> **What this task involves**: Each line of the records needs to be written out exactly, with any image left out.

Scene change data
---------------
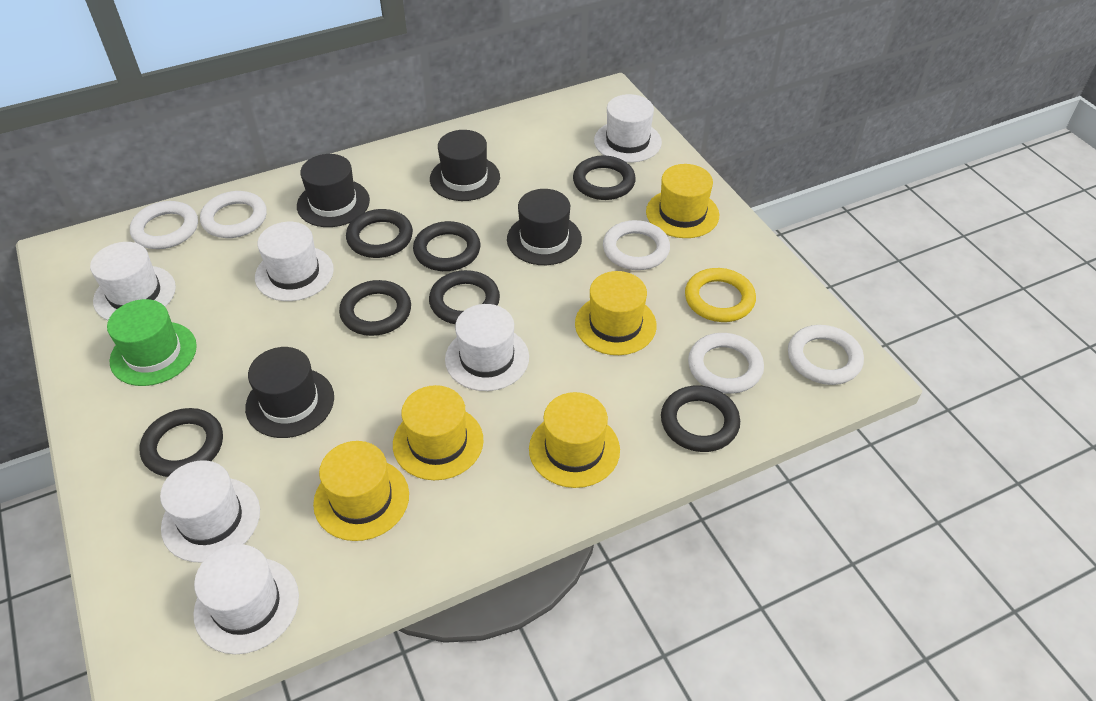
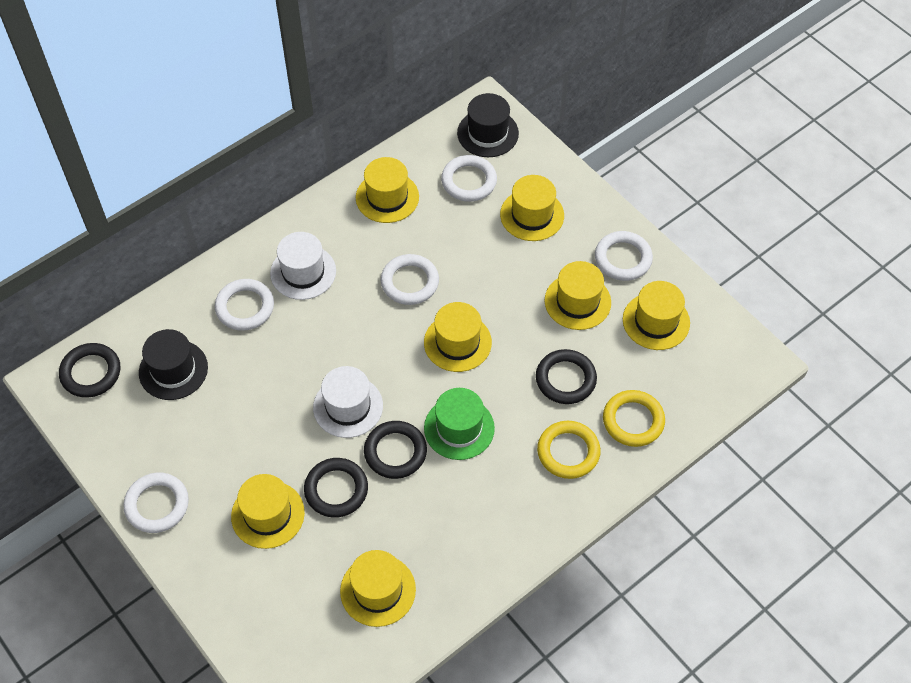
black hat: 4 -> 2
black ring: 7 -> 4
white hat: 6 -> 2
yellow hat: 5 -> 7
yellow ring: 1 -> 2

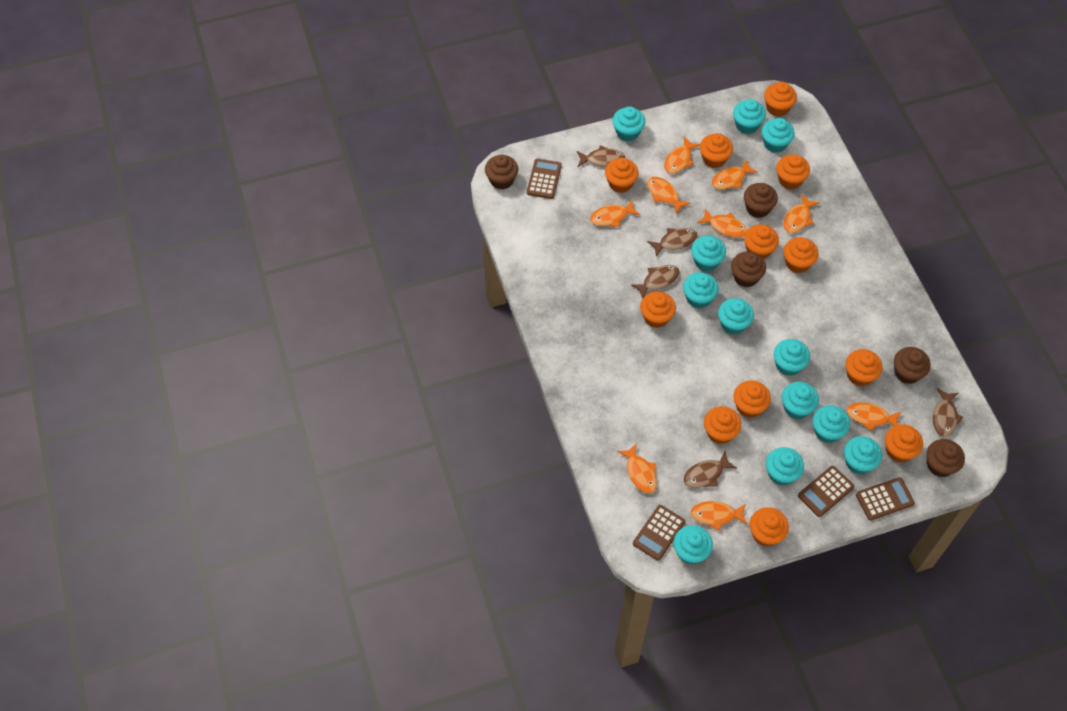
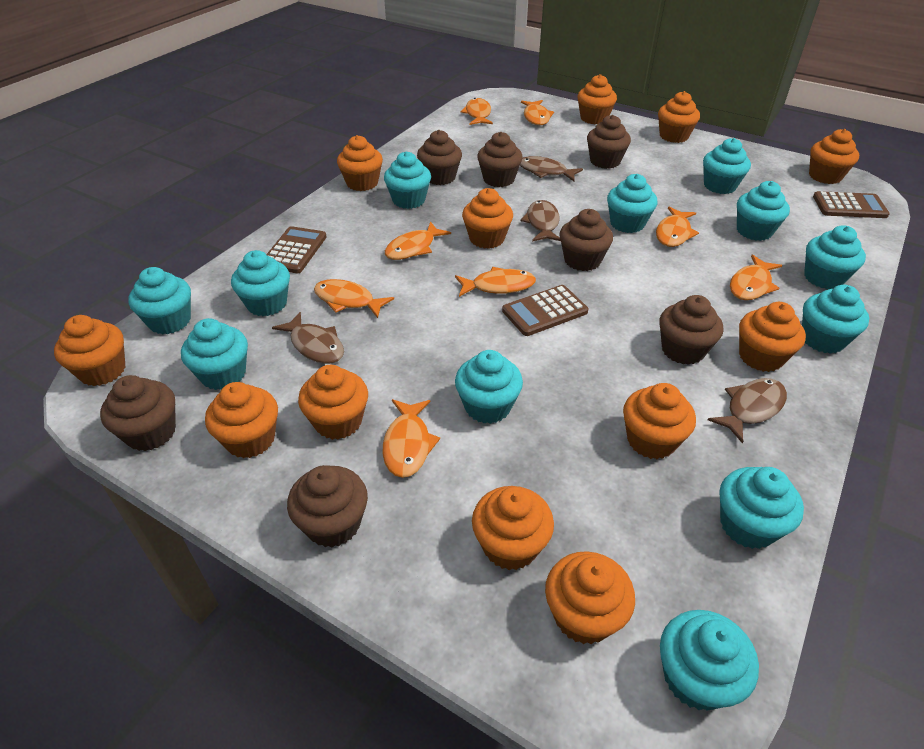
brown calculator: 4 -> 3
brown cupcake: 5 -> 7
brown fish: 5 -> 4
orange fish: 9 -> 8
---------------
> **Task answer**:
black hat: 4 -> 2
black ring: 7 -> 4
white hat: 6 -> 2
yellow hat: 5 -> 7
yellow ring: 1 -> 2

brown calculator: 4 -> 3
brown cupcake: 5 -> 7
brown fish: 5 -> 4
orange fish: 9 -> 8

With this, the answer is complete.